— Start —
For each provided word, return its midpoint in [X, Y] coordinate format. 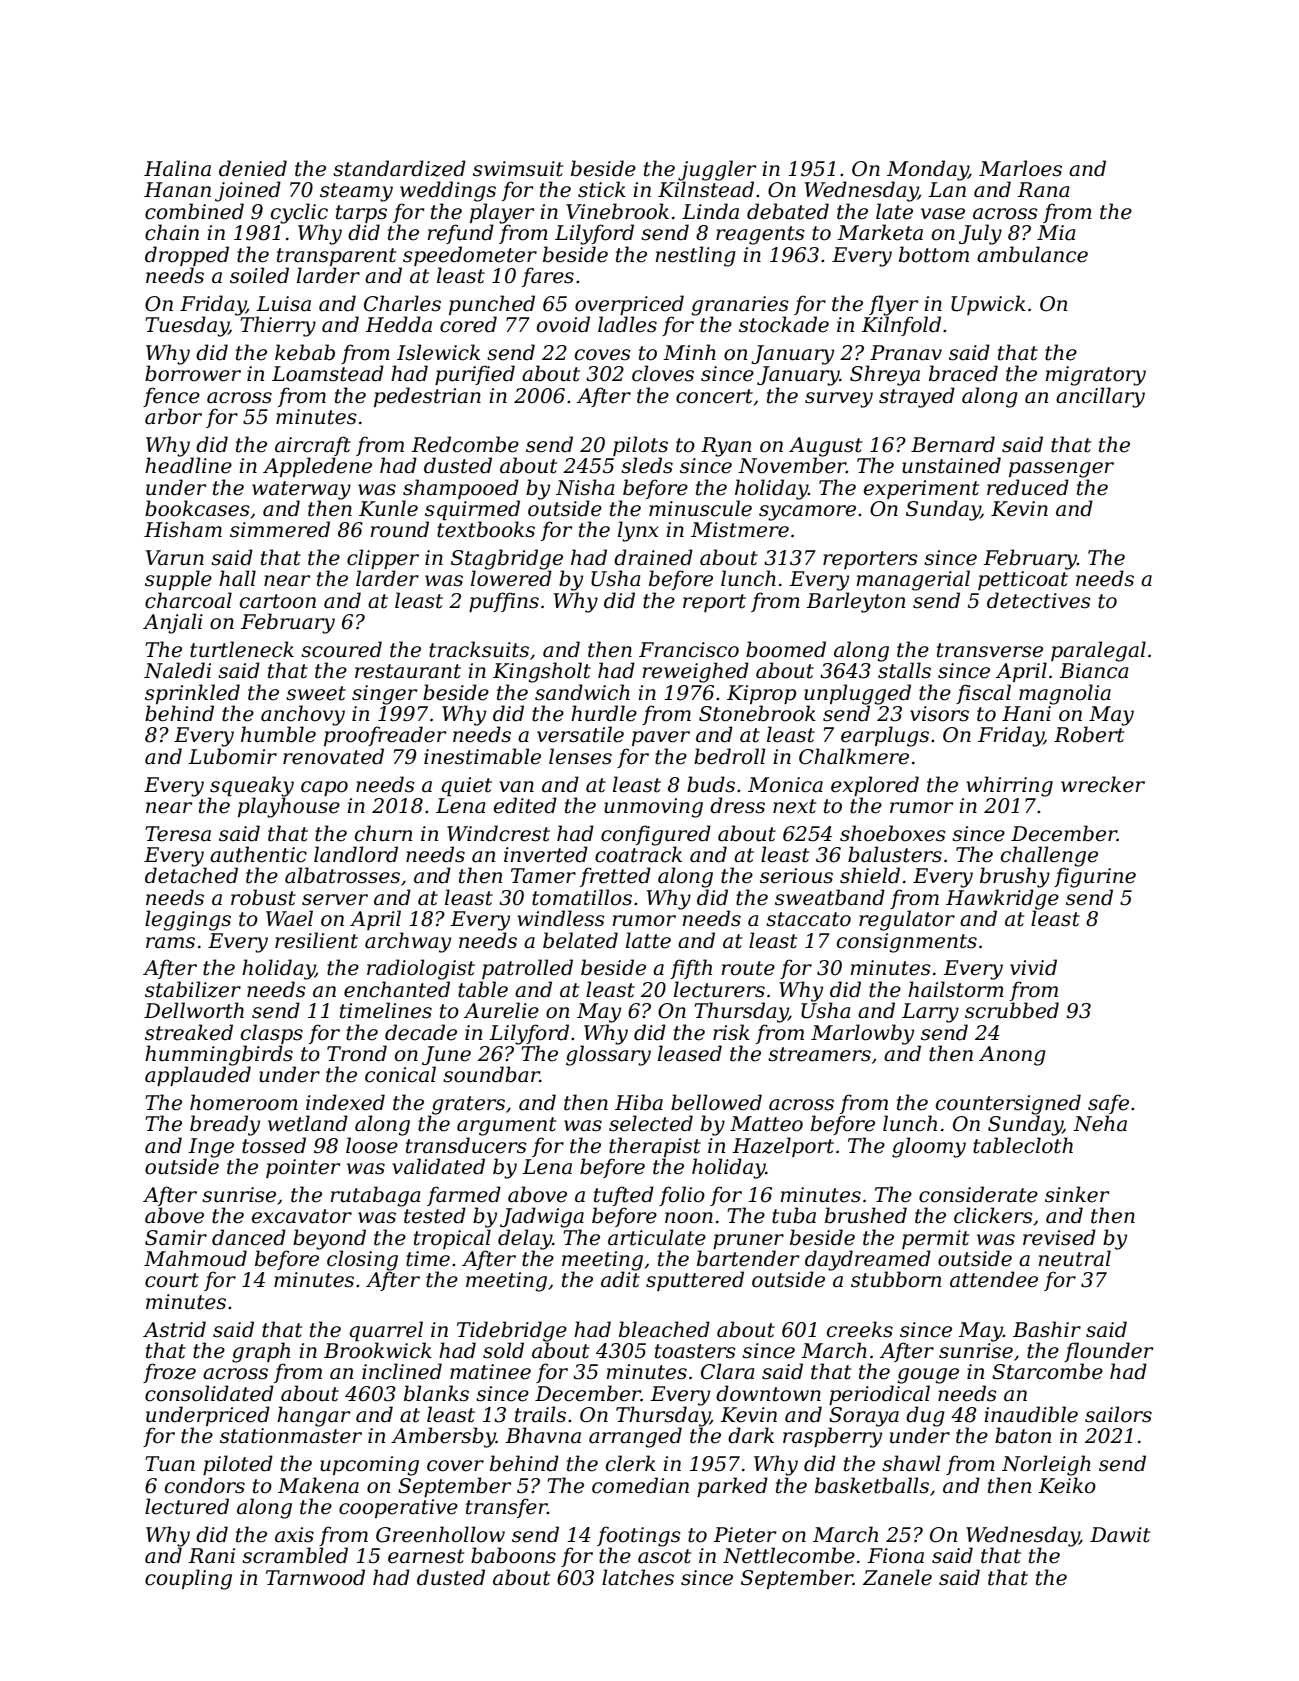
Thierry [278, 326]
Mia [1056, 233]
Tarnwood [315, 1577]
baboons [513, 1555]
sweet [316, 693]
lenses [580, 756]
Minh [689, 352]
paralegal [1098, 651]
— End —
● **AIM OF THE EXERCISE**:
Rescale the records above by rewriting every line, requests included, with each coordinate in the answers multiplied by 2.55 and rounded to a whole number, halves going up. Leave the pictures out of your answer.

● **CORRECT RESPONSE**:
For each provided word, return its midpoint in [X, Y] coordinate format. 
Thierry [709, 831]
Mia [2693, 594]
Tarnwood [803, 4021]
baboons [1308, 3965]
sweet [806, 1767]
lenses [1479, 1928]
Minh [1757, 898]
paralegal [2800, 1660]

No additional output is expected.